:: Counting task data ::
○ ○ ○ ○ ○ ○ ○
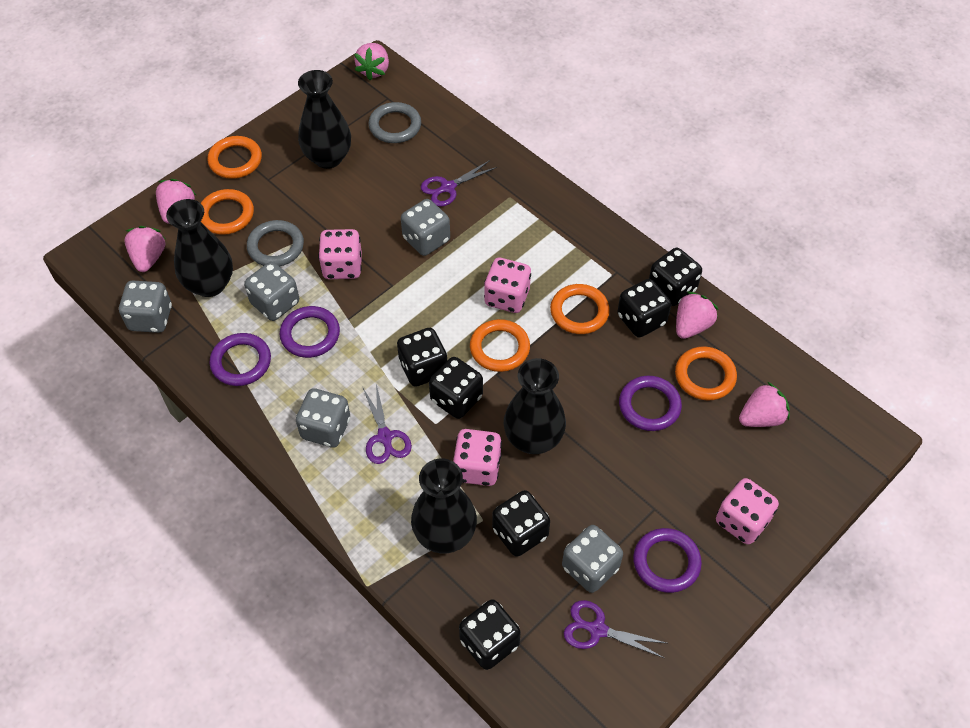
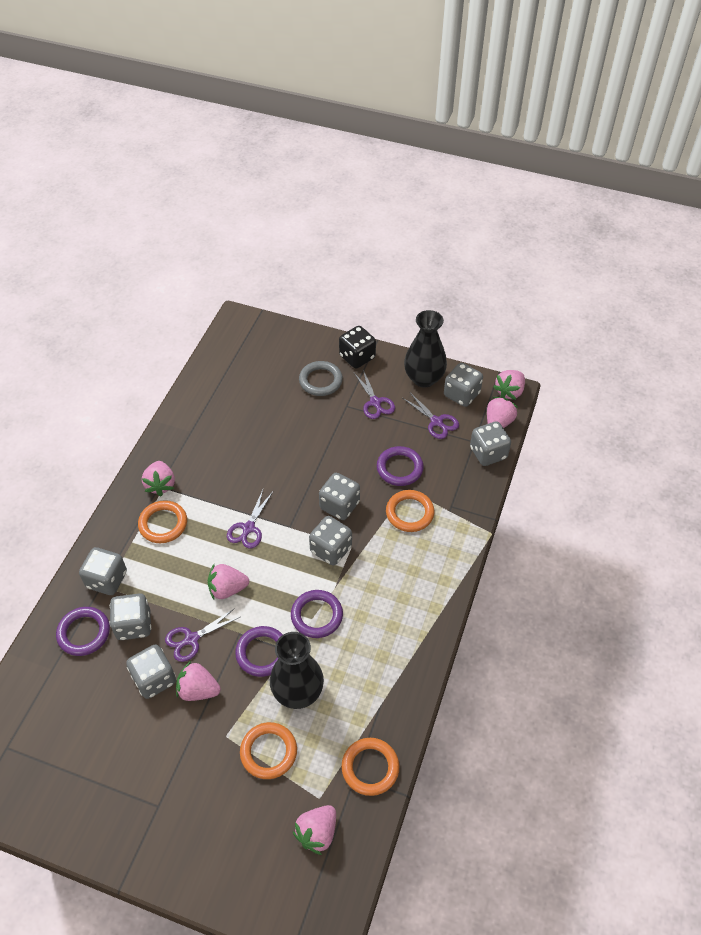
black dice: 6 -> 1
black vase: 4 -> 2
grey dice: 5 -> 7
grey ring: 2 -> 1
orange ring: 5 -> 4
pink dice: 4 -> 0
pink strawberry: 5 -> 6
purple scissors: 3 -> 4

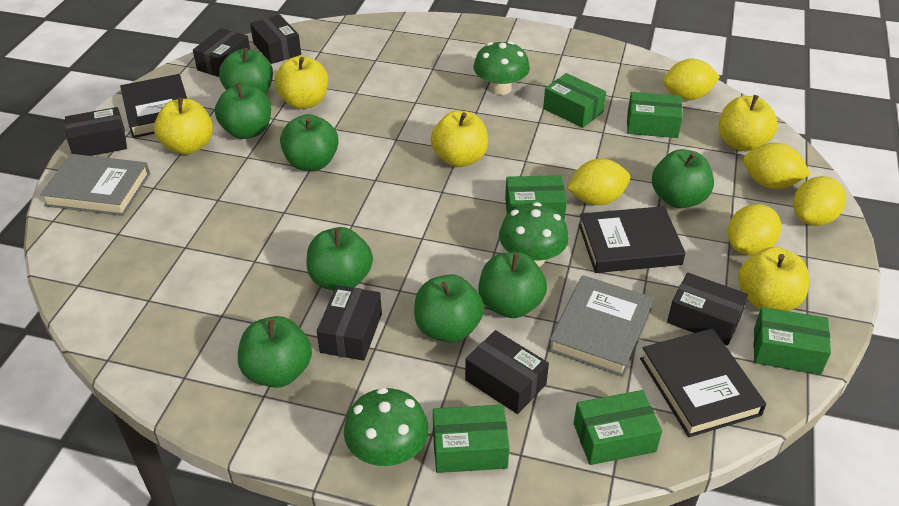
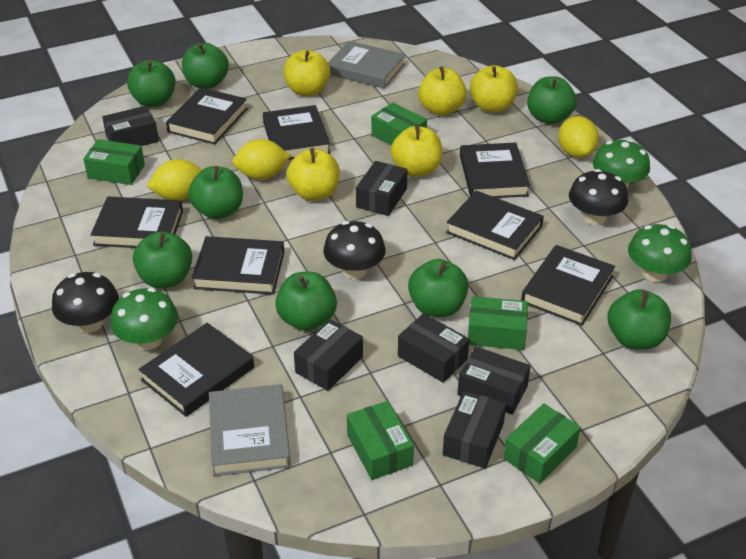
black book: 3 -> 8
black mushroom: 0 -> 3
green box: 6 -> 5
yellow lemon: 5 -> 3

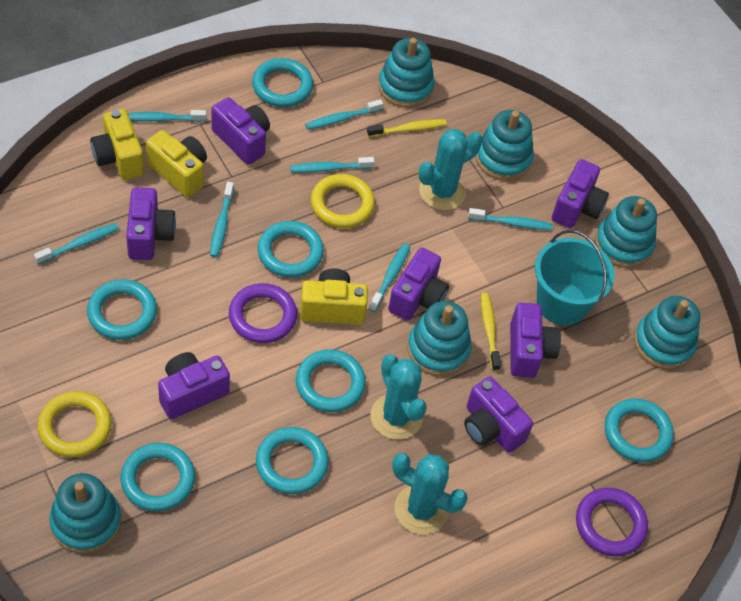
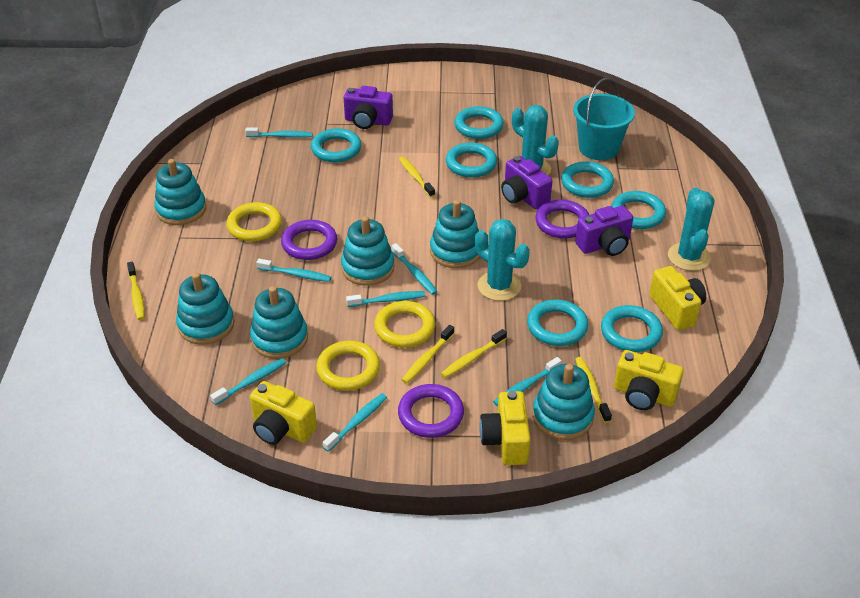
purple camera: 7 -> 3
purple ring: 2 -> 3
yellow camera: 3 -> 4
yellow ring: 2 -> 3
yellow toothbrush: 2 -> 5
○ ○ ○ ○ ○ ○ ○
:: Goal of the exercise ::
All records above are to be printed exactly, minus the pictures they contain.

:: Task solution ::
black dice: 6 -> 1
black vase: 4 -> 2
grey dice: 5 -> 7
grey ring: 2 -> 1
orange ring: 5 -> 4
pink dice: 4 -> 0
pink strawberry: 5 -> 6
purple scissors: 3 -> 4

black book: 3 -> 8
black mushroom: 0 -> 3
green box: 6 -> 5
yellow lemon: 5 -> 3

purple camera: 7 -> 3
purple ring: 2 -> 3
yellow camera: 3 -> 4
yellow ring: 2 -> 3
yellow toothbrush: 2 -> 5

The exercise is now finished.